Rewrite all the items below, swapping each occurrence of "white glossy sedan" for "silver glossy sedan" and leaving everything else unchanged.

EXTRACTED ENTRIES Start Marker

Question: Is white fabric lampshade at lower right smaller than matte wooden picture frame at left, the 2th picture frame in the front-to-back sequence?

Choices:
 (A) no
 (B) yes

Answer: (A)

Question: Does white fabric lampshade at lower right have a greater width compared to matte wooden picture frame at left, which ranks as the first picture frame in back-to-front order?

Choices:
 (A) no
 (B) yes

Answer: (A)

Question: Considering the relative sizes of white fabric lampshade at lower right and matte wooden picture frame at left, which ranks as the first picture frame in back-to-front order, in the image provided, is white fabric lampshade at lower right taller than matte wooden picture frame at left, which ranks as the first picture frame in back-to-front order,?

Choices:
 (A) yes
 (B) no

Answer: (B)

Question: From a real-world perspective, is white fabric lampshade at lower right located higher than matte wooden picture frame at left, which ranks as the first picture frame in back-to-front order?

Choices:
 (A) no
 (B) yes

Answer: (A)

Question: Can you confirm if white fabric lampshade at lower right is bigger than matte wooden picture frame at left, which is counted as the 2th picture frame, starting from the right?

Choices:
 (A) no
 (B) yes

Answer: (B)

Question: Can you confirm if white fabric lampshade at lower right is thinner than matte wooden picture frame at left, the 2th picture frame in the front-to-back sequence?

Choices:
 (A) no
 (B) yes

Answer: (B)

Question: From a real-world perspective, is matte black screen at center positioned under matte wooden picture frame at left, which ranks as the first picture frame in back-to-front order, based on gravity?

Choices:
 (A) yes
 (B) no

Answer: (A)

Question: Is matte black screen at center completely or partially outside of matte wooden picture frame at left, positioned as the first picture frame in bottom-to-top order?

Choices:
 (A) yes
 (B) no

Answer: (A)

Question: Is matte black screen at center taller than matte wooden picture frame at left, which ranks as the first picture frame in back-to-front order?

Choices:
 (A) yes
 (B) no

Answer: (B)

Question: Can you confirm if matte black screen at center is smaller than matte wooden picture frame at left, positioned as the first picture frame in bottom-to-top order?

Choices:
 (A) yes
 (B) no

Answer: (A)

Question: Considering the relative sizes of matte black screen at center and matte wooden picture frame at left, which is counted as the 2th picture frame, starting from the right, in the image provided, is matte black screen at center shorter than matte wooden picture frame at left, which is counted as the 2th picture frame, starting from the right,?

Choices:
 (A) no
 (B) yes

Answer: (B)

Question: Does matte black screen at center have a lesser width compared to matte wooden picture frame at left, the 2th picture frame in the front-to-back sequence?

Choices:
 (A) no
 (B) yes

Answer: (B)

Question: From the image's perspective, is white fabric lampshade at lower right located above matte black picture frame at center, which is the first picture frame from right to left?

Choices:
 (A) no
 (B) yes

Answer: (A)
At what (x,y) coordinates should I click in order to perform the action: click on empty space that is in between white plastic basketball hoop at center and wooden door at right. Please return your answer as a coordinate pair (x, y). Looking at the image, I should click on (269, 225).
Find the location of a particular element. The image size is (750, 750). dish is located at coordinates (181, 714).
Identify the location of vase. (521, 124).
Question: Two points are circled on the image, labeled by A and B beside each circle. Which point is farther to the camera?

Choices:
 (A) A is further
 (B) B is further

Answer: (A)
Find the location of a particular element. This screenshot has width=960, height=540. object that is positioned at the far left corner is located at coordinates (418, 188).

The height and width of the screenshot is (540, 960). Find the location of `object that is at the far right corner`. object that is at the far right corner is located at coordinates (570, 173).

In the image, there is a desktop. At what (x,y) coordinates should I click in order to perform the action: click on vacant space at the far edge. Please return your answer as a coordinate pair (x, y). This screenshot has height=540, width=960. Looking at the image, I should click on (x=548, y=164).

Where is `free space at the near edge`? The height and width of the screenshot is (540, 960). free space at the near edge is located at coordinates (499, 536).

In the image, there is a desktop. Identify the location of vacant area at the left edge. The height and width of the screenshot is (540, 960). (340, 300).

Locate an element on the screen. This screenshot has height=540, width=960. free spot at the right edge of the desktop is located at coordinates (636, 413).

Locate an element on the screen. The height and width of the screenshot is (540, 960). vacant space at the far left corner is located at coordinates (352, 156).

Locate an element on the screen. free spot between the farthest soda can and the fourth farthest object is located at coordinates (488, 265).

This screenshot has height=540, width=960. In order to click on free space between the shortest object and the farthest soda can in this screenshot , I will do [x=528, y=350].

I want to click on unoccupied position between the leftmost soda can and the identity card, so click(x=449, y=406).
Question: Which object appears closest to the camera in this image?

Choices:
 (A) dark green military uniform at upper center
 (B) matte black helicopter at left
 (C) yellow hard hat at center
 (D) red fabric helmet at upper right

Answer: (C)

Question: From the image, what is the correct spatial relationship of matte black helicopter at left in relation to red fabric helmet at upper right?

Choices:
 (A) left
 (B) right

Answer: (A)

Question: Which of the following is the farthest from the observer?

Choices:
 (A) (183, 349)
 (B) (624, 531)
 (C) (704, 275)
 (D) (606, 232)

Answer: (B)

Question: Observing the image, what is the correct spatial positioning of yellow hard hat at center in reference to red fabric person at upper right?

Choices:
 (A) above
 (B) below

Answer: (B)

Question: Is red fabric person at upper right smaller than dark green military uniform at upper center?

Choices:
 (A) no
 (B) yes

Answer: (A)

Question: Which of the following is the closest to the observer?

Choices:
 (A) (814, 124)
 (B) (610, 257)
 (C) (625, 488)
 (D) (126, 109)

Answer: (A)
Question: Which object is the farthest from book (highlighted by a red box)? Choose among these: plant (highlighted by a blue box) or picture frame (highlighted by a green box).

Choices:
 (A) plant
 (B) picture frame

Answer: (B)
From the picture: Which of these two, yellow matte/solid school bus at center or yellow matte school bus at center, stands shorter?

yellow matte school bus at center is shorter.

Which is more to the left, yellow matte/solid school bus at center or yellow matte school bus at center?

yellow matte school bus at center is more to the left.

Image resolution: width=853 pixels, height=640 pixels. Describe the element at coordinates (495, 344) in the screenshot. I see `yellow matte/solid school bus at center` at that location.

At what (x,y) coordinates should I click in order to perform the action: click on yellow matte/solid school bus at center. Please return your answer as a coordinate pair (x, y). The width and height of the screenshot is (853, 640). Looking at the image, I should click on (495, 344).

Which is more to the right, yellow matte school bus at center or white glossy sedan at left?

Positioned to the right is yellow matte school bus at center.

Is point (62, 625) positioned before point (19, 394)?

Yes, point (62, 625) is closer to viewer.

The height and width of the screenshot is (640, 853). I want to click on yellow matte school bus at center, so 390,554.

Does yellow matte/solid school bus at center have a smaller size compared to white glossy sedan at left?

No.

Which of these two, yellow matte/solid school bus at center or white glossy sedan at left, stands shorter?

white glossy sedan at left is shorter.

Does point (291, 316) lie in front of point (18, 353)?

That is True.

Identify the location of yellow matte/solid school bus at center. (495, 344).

EXTRACTED ENTRIES End Marker

- [EXPECTED ANSWER]
Question: Is white fabric lampshade at lower right smaller than matte wooden picture frame at left, the 2th picture frame in the front-to-back sequence?

Choices:
 (A) no
 (B) yes

Answer: (A)

Question: Does white fabric lampshade at lower right have a greater width compared to matte wooden picture frame at left, which ranks as the first picture frame in back-to-front order?

Choices:
 (A) no
 (B) yes

Answer: (A)

Question: Considering the relative sizes of white fabric lampshade at lower right and matte wooden picture frame at left, which ranks as the first picture frame in back-to-front order, in the image provided, is white fabric lampshade at lower right taller than matte wooden picture frame at left, which ranks as the first picture frame in back-to-front order,?

Choices:
 (A) yes
 (B) no

Answer: (B)

Question: From a real-world perspective, is white fabric lampshade at lower right located higher than matte wooden picture frame at left, which ranks as the first picture frame in back-to-front order?

Choices:
 (A) no
 (B) yes

Answer: (A)

Question: Can you confirm if white fabric lampshade at lower right is bigger than matte wooden picture frame at left, which is counted as the 2th picture frame, starting from the right?

Choices:
 (A) no
 (B) yes

Answer: (B)

Question: Can you confirm if white fabric lampshade at lower right is thinner than matte wooden picture frame at left, the 2th picture frame in the front-to-back sequence?

Choices:
 (A) no
 (B) yes

Answer: (B)

Question: From a real-world perspective, is matte black screen at center positioned under matte wooden picture frame at left, which ranks as the first picture frame in back-to-front order, based on gravity?

Choices:
 (A) yes
 (B) no

Answer: (A)

Question: Is matte black screen at center completely or partially outside of matte wooden picture frame at left, positioned as the first picture frame in bottom-to-top order?

Choices:
 (A) yes
 (B) no

Answer: (A)

Question: Is matte black screen at center taller than matte wooden picture frame at left, which ranks as the first picture frame in back-to-front order?

Choices:
 (A) yes
 (B) no

Answer: (B)

Question: Can you confirm if matte black screen at center is smaller than matte wooden picture frame at left, positioned as the first picture frame in bottom-to-top order?

Choices:
 (A) yes
 (B) no

Answer: (A)

Question: Considering the relative sizes of matte black screen at center and matte wooden picture frame at left, which is counted as the 2th picture frame, starting from the right, in the image provided, is matte black screen at center shorter than matte wooden picture frame at left, which is counted as the 2th picture frame, starting from the right,?

Choices:
 (A) no
 (B) yes

Answer: (B)

Question: Does matte black screen at center have a lesser width compared to matte wooden picture frame at left, the 2th picture frame in the front-to-back sequence?

Choices:
 (A) no
 (B) yes

Answer: (B)

Question: From the image's perspective, is white fabric lampshade at lower right located above matte black picture frame at center, which is the first picture frame from right to left?

Choices:
 (A) no
 (B) yes

Answer: (A)
At what (x,y) coordinates should I click in order to perform the action: click on empty space that is in between white plastic basketball hoop at center and wooden door at right. Please return your answer as a coordinate pair (x, y). Looking at the image, I should click on (269, 225).
Find the location of a particular element. The image size is (750, 750). dish is located at coordinates (181, 714).
Identify the location of vase. (521, 124).
Question: Two points are circled on the image, labeled by A and B beside each circle. Which point is farther to the camera?

Choices:
 (A) A is further
 (B) B is further

Answer: (A)
Find the location of a particular element. This screenshot has width=960, height=540. object that is positioned at the far left corner is located at coordinates (418, 188).

The height and width of the screenshot is (540, 960). Find the location of `object that is at the far right corner`. object that is at the far right corner is located at coordinates (570, 173).

In the image, there is a desktop. At what (x,y) coordinates should I click in order to perform the action: click on vacant space at the far edge. Please return your answer as a coordinate pair (x, y). This screenshot has height=540, width=960. Looking at the image, I should click on (x=548, y=164).

Where is `free space at the near edge`? The height and width of the screenshot is (540, 960). free space at the near edge is located at coordinates (499, 536).

In the image, there is a desktop. Identify the location of vacant area at the left edge. The height and width of the screenshot is (540, 960). (340, 300).

Locate an element on the screen. This screenshot has height=540, width=960. free spot at the right edge of the desktop is located at coordinates (636, 413).

Locate an element on the screen. The height and width of the screenshot is (540, 960). vacant space at the far left corner is located at coordinates (352, 156).

Locate an element on the screen. free spot between the farthest soda can and the fourth farthest object is located at coordinates (488, 265).

This screenshot has height=540, width=960. In order to click on free space between the shortest object and the farthest soda can in this screenshot , I will do [x=528, y=350].

I want to click on unoccupied position between the leftmost soda can and the identity card, so click(x=449, y=406).
Question: Which object appears closest to the camera in this image?

Choices:
 (A) dark green military uniform at upper center
 (B) matte black helicopter at left
 (C) yellow hard hat at center
 (D) red fabric helmet at upper right

Answer: (C)

Question: From the image, what is the correct spatial relationship of matte black helicopter at left in relation to red fabric helmet at upper right?

Choices:
 (A) left
 (B) right

Answer: (A)

Question: Which of the following is the farthest from the observer?

Choices:
 (A) (183, 349)
 (B) (624, 531)
 (C) (704, 275)
 (D) (606, 232)

Answer: (B)

Question: Observing the image, what is the correct spatial positioning of yellow hard hat at center in reference to red fabric person at upper right?

Choices:
 (A) above
 (B) below

Answer: (B)

Question: Is red fabric person at upper right smaller than dark green military uniform at upper center?

Choices:
 (A) no
 (B) yes

Answer: (A)

Question: Which of the following is the closest to the observer?

Choices:
 (A) (814, 124)
 (B) (610, 257)
 (C) (625, 488)
 (D) (126, 109)

Answer: (A)
Question: Which object is the farthest from book (highlighted by a red box)? Choose among these: plant (highlighted by a blue box) or picture frame (highlighted by a green box).

Choices:
 (A) plant
 (B) picture frame

Answer: (B)
From the picture: Which of these two, yellow matte/solid school bus at center or yellow matte school bus at center, stands shorter?

yellow matte school bus at center is shorter.

Which is more to the left, yellow matte/solid school bus at center or yellow matte school bus at center?

yellow matte school bus at center is more to the left.

Image resolution: width=853 pixels, height=640 pixels. Describe the element at coordinates (495, 344) in the screenshot. I see `yellow matte/solid school bus at center` at that location.

At what (x,y) coordinates should I click in order to perform the action: click on yellow matte/solid school bus at center. Please return your answer as a coordinate pair (x, y). The width and height of the screenshot is (853, 640). Looking at the image, I should click on (495, 344).

Which is more to the right, yellow matte school bus at center or silver glossy sedan at left?

Positioned to the right is yellow matte school bus at center.

Is point (62, 625) positioned before point (19, 394)?

Yes, point (62, 625) is closer to viewer.

The height and width of the screenshot is (640, 853). I want to click on yellow matte school bus at center, so 390,554.

Does yellow matte/solid school bus at center have a smaller size compared to silver glossy sedan at left?

No.

Which of these two, yellow matte/solid school bus at center or silver glossy sedan at left, stands shorter?

silver glossy sedan at left is shorter.

Does point (291, 316) lie in front of point (18, 353)?

That is True.

Identify the location of yellow matte/solid school bus at center. (495, 344).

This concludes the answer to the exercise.